**What is being asked:** Write out each line of the records that has "black" in it.

**Supplied records:**

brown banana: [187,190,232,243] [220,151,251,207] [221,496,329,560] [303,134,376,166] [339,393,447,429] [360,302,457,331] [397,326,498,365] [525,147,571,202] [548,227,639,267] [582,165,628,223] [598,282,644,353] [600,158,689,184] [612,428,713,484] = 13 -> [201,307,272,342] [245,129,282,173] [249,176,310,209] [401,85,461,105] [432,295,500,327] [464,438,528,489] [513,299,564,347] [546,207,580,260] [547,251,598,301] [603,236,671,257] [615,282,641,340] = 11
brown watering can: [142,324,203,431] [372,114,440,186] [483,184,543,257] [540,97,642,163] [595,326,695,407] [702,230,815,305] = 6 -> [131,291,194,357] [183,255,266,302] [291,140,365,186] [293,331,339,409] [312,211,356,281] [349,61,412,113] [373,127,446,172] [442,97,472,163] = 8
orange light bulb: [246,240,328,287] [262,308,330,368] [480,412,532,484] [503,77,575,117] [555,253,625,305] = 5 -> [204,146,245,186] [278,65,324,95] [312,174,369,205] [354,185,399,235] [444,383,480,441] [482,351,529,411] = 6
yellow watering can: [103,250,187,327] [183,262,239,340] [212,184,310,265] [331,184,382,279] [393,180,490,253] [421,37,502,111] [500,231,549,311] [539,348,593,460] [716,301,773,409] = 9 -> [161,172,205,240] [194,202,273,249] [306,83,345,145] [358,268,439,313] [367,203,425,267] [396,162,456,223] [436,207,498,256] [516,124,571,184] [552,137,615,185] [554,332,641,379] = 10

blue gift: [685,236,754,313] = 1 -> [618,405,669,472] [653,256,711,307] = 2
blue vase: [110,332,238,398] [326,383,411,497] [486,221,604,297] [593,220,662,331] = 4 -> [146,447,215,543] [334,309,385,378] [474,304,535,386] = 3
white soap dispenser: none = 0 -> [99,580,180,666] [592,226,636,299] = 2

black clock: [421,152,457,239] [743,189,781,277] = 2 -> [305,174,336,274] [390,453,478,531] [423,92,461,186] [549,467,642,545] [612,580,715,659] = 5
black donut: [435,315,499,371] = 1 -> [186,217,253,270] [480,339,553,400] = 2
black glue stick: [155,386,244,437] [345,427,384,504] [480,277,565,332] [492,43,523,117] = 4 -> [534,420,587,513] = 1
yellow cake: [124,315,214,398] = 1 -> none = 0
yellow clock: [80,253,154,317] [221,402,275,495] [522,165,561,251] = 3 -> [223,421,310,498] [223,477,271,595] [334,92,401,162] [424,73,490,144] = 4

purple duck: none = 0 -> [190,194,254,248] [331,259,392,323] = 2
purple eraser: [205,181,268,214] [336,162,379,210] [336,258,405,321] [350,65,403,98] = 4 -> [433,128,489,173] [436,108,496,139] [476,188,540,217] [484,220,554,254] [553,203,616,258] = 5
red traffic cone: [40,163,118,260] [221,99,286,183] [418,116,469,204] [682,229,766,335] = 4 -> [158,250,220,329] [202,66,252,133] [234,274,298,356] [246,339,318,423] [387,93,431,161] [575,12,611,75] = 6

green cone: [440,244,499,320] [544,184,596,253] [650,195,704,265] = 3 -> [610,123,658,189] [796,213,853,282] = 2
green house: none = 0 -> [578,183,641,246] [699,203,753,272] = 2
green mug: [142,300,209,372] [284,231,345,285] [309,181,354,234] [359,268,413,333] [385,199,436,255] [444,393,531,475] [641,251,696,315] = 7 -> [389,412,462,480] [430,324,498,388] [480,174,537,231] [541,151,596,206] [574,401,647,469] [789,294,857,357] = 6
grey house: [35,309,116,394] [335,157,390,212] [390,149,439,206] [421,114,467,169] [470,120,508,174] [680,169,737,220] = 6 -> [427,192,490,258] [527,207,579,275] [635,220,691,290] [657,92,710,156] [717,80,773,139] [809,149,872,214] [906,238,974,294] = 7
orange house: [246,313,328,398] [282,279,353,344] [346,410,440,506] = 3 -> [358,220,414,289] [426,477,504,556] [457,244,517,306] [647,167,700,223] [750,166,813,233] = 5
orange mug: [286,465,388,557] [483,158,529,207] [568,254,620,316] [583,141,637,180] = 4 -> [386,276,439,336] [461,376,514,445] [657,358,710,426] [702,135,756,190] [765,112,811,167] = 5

**Solution to this exercise:**
black clock: [421,152,457,239] [743,189,781,277] = 2 -> [305,174,336,274] [390,453,478,531] [423,92,461,186] [549,467,642,545] [612,580,715,659] = 5
black donut: [435,315,499,371] = 1 -> [186,217,253,270] [480,339,553,400] = 2
black glue stick: [155,386,244,437] [345,427,384,504] [480,277,565,332] [492,43,523,117] = 4 -> [534,420,587,513] = 1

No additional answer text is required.